%%
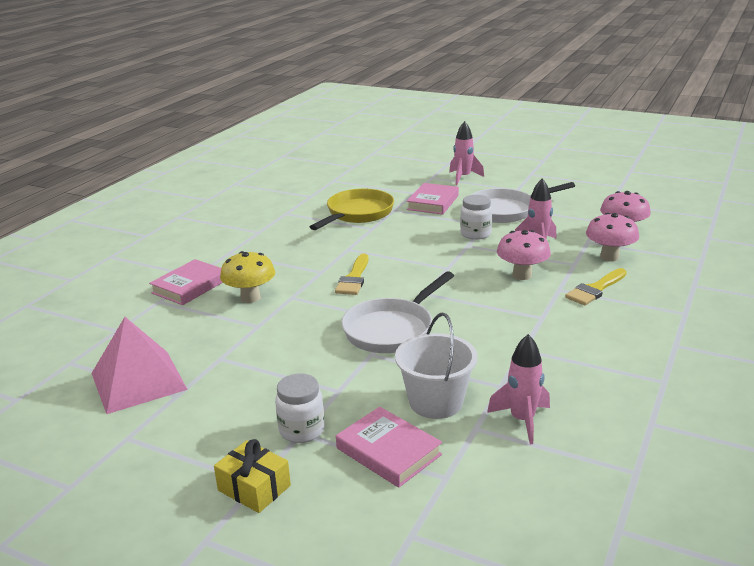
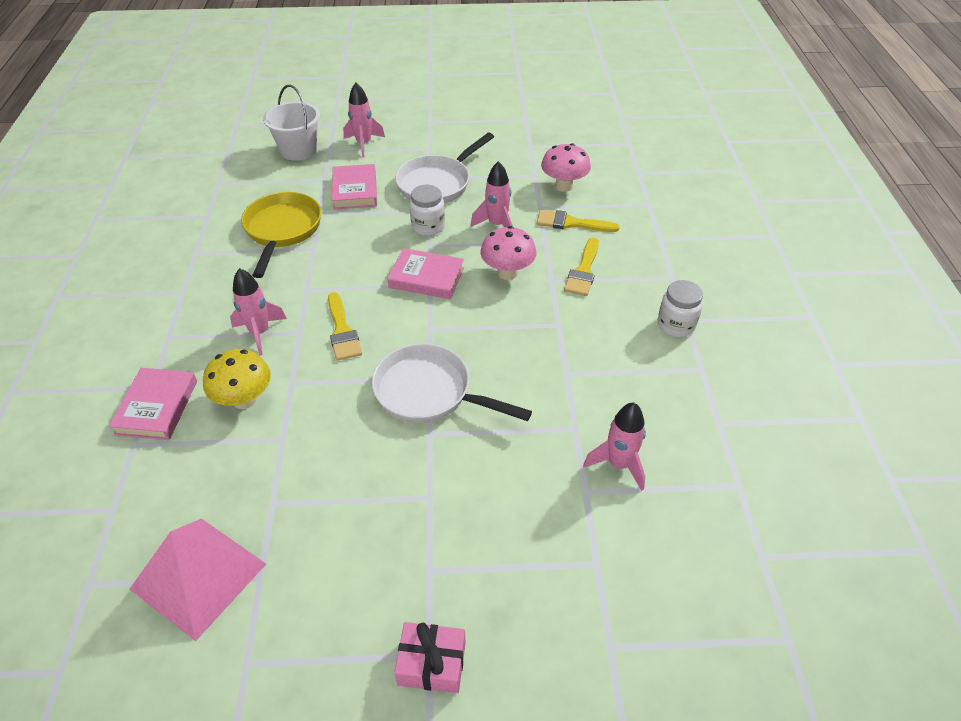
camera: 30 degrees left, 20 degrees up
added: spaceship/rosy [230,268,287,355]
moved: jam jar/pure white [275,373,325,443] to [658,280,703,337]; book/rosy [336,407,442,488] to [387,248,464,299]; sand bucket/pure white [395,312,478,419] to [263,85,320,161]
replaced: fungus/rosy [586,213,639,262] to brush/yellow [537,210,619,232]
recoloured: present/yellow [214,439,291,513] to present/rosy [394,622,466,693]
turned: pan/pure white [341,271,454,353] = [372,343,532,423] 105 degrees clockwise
%%
What to produce |
All lines of the material that contain the word "yellow" should be listed.

Written response |
replaced: fungus/rosy [586,213,639,262] to brush/yellow [537,210,619,232]
recoloured: present/yellow [214,439,291,513] to present/rosy [394,622,466,693]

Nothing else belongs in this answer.